GIVEN DATA:
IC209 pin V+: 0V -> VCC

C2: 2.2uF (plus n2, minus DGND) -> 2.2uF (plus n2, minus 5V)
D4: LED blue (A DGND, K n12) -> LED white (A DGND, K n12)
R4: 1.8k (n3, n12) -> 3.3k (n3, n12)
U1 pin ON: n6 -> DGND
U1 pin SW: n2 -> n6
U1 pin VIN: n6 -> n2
---
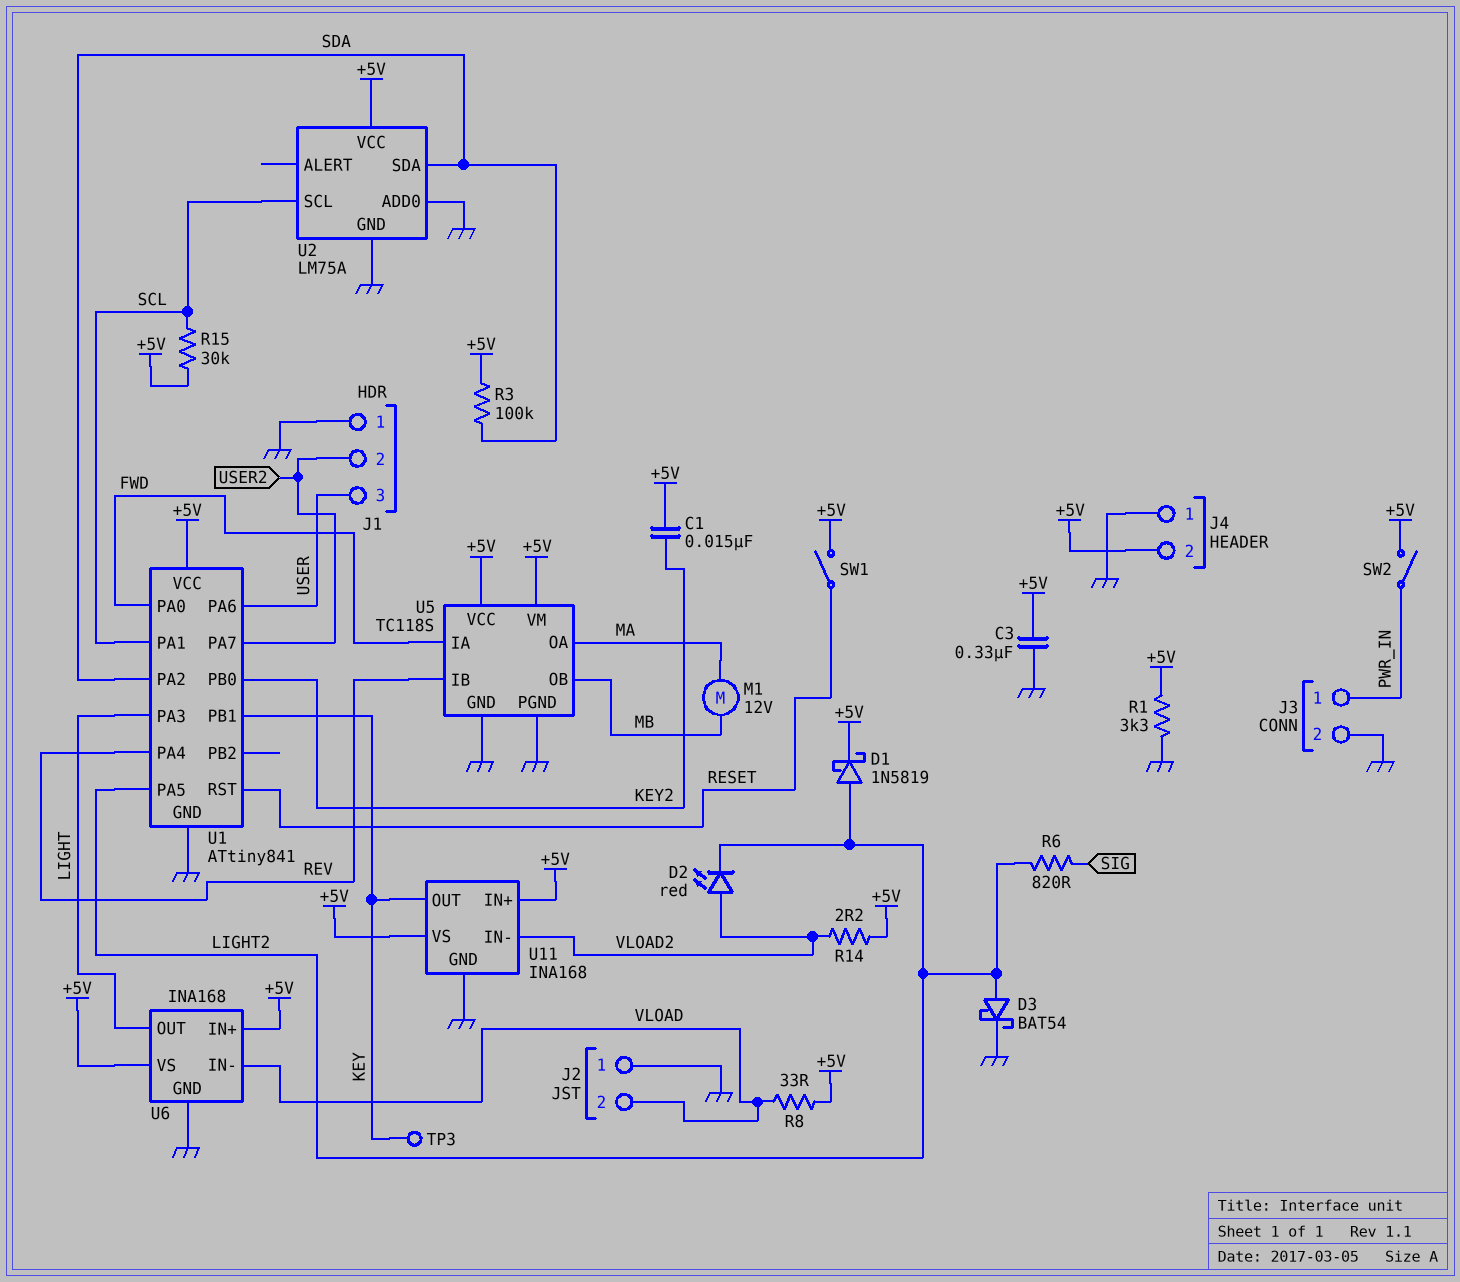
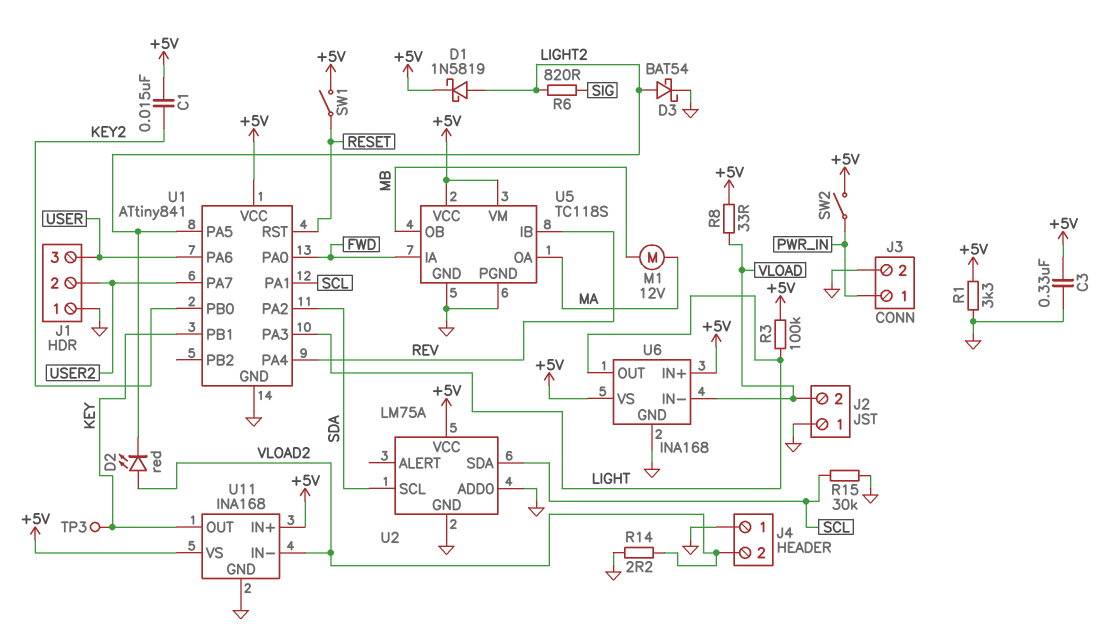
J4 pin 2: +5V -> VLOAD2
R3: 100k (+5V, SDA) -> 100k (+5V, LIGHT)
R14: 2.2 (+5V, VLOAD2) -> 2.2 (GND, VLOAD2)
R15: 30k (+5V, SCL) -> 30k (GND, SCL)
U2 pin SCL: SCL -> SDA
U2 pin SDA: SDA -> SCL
--
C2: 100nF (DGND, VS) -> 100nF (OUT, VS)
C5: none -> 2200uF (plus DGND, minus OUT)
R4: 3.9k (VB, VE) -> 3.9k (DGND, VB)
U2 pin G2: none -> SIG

TASK INSTRUCTIONS: Once you find the line with "R15: 30k (+5V, SCL) -> 30k (GND, SCL)" above, print it and every line after it up to and including the line with "U2 pin SDA: SDA -> SCL", exactly as written and nothing else.

RESPONSE TO THE TASK:
R15: 30k (+5V, SCL) -> 30k (GND, SCL)
U2 pin SCL: SCL -> SDA
U2 pin SDA: SDA -> SCL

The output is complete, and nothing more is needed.